Data extracts: Begin
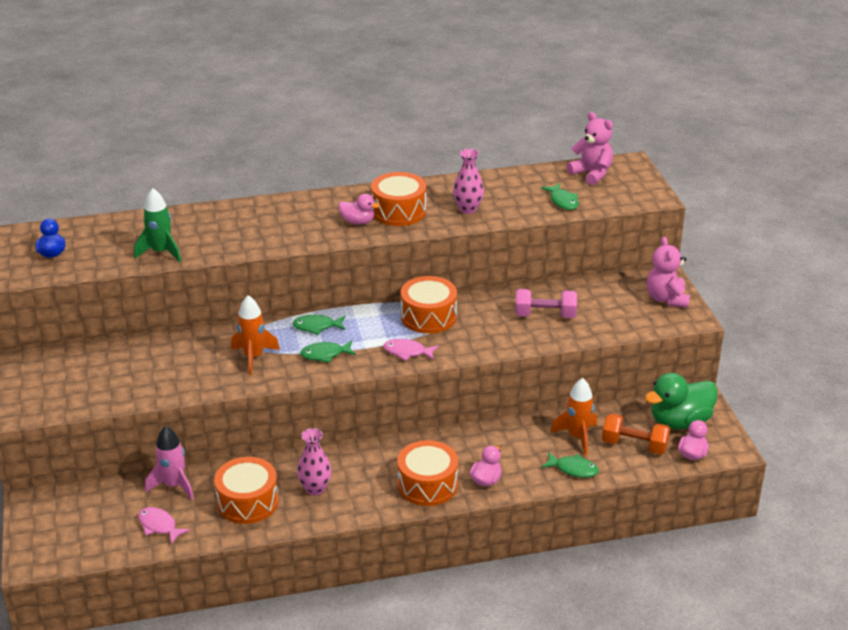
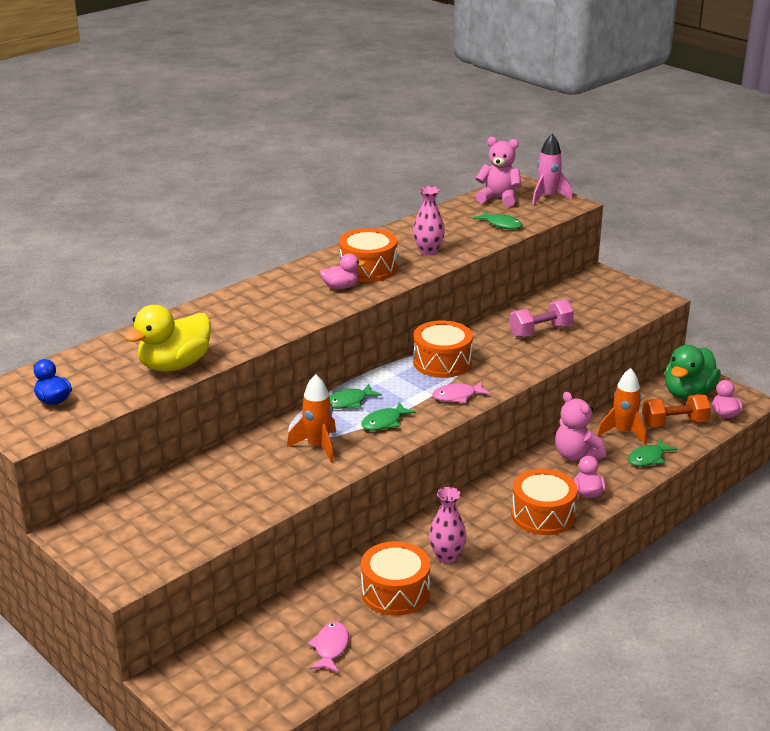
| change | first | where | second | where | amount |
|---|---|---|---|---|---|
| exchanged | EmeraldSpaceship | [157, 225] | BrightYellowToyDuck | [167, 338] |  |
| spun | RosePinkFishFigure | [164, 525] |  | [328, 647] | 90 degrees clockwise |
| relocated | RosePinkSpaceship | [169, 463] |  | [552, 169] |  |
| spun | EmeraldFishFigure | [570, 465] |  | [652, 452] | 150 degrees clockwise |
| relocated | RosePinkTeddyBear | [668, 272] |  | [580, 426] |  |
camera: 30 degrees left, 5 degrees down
Data extracts: End
(Try it) Now copy each line of the entries that mentions "clockwise".

(Your solution)
| spun | RosePinkFishFigure | [164, 525] |  | [328, 647] | 90 degrees clockwise |
| spun | EmeraldFishFigure | [570, 465] |  | [652, 452] | 150 degrees clockwise |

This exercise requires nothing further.